• The problem:
Only a number is wanted here: how many lines in the records below contain the string "left".

• Supplied data:
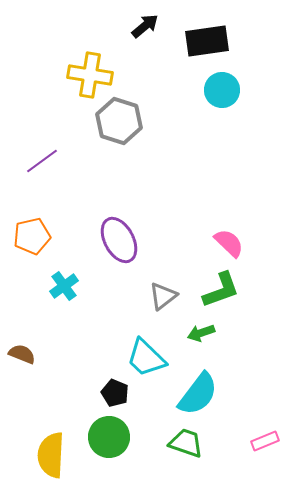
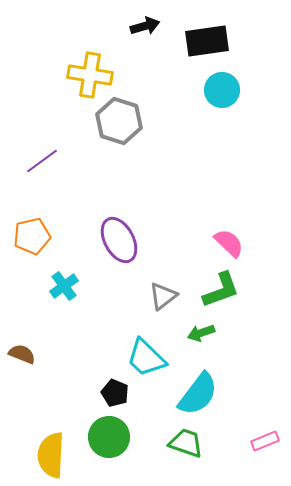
black arrow: rotated 24 degrees clockwise
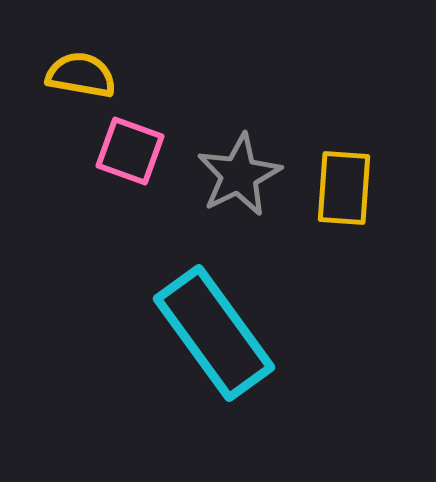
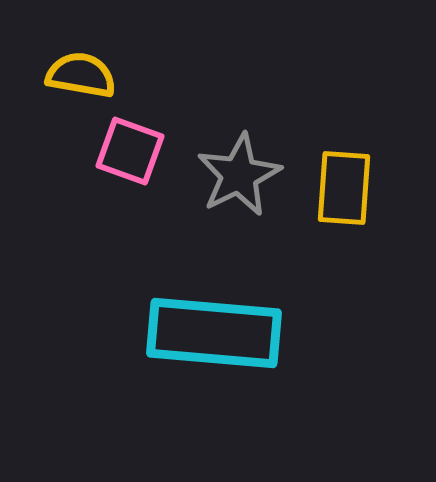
cyan rectangle: rotated 49 degrees counterclockwise
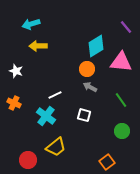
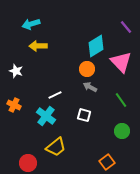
pink triangle: rotated 40 degrees clockwise
orange cross: moved 2 px down
red circle: moved 3 px down
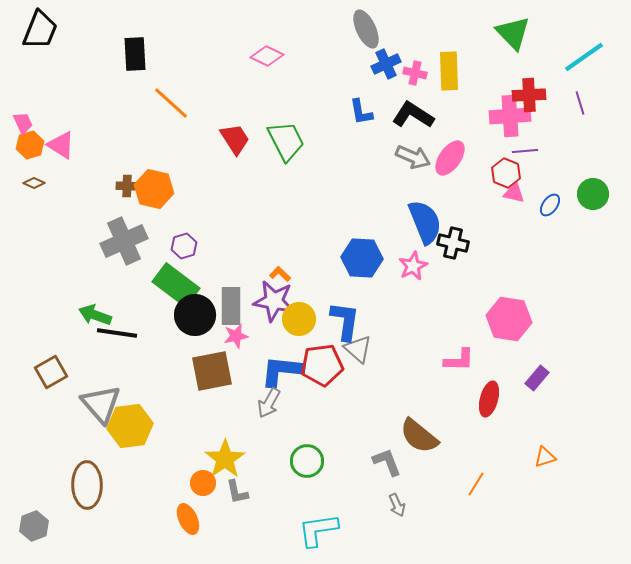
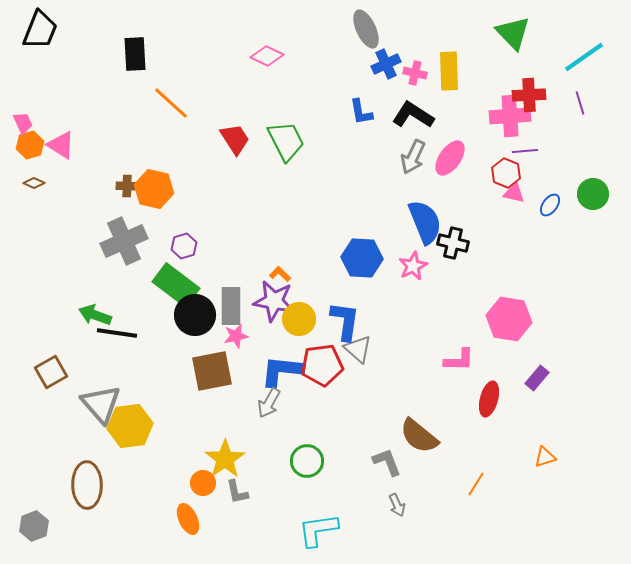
gray arrow at (413, 157): rotated 92 degrees clockwise
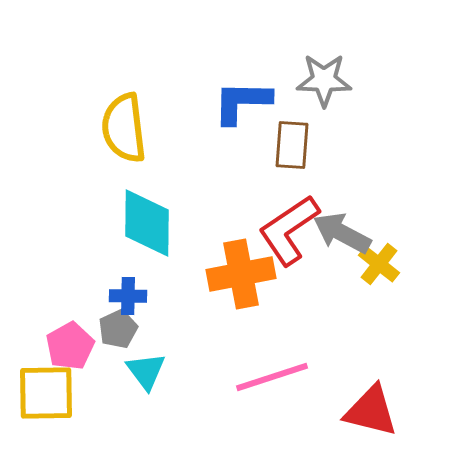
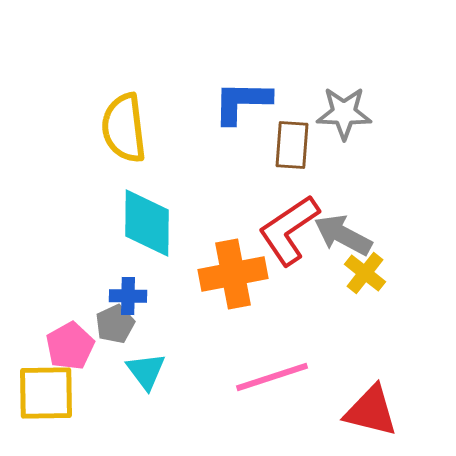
gray star: moved 20 px right, 33 px down
gray arrow: moved 1 px right, 2 px down
yellow cross: moved 14 px left, 9 px down
orange cross: moved 8 px left
gray pentagon: moved 3 px left, 5 px up
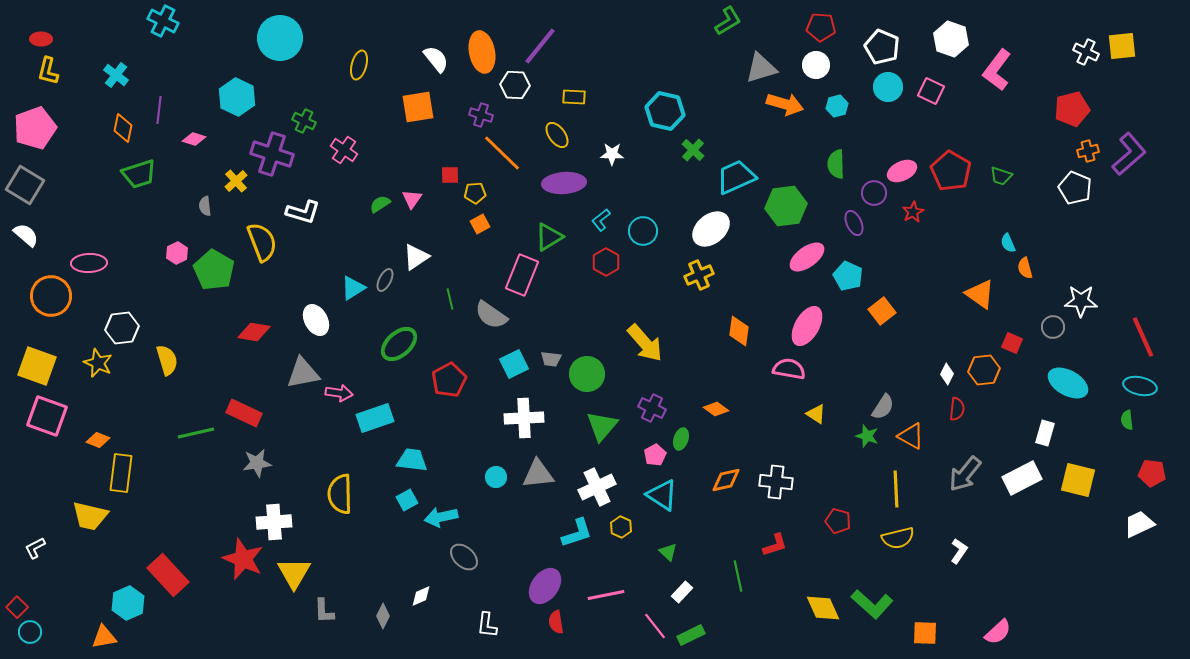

• Answer to the problem:
3